### Task requirements
Would you print out all of the data exactly and keep the pictures out of it?

### Dataset content
--------
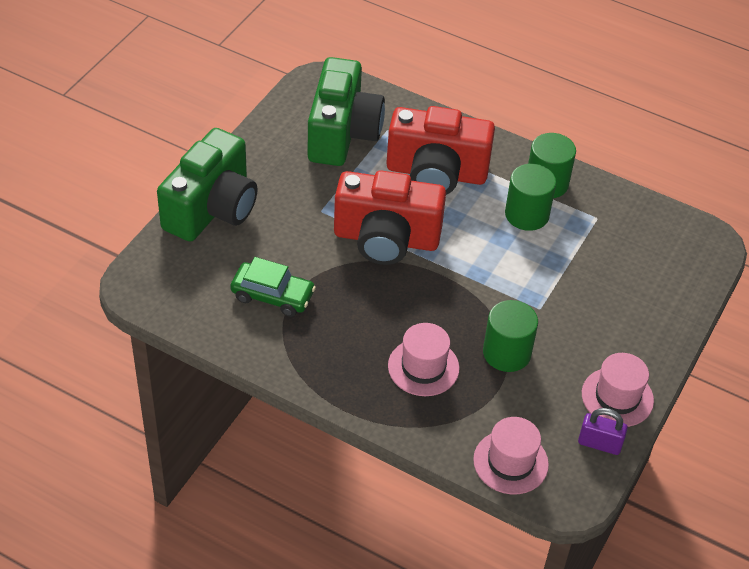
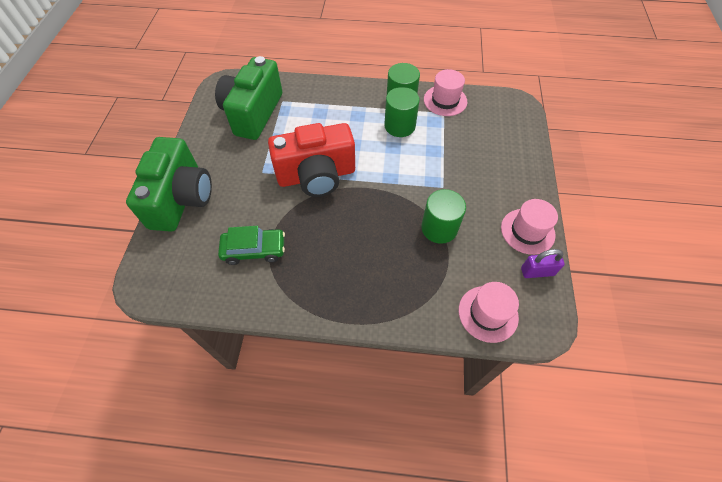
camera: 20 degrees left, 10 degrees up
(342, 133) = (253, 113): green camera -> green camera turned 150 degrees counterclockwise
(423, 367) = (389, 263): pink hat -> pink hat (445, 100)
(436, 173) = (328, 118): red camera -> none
--------
### Result of this exercise
camera: 20 degrees left, 10 degrees up
(342, 133) = (253, 113): green camera -> green camera turned 150 degrees counterclockwise
(423, 367) = (389, 263): pink hat -> pink hat (445, 100)
(436, 173) = (328, 118): red camera -> none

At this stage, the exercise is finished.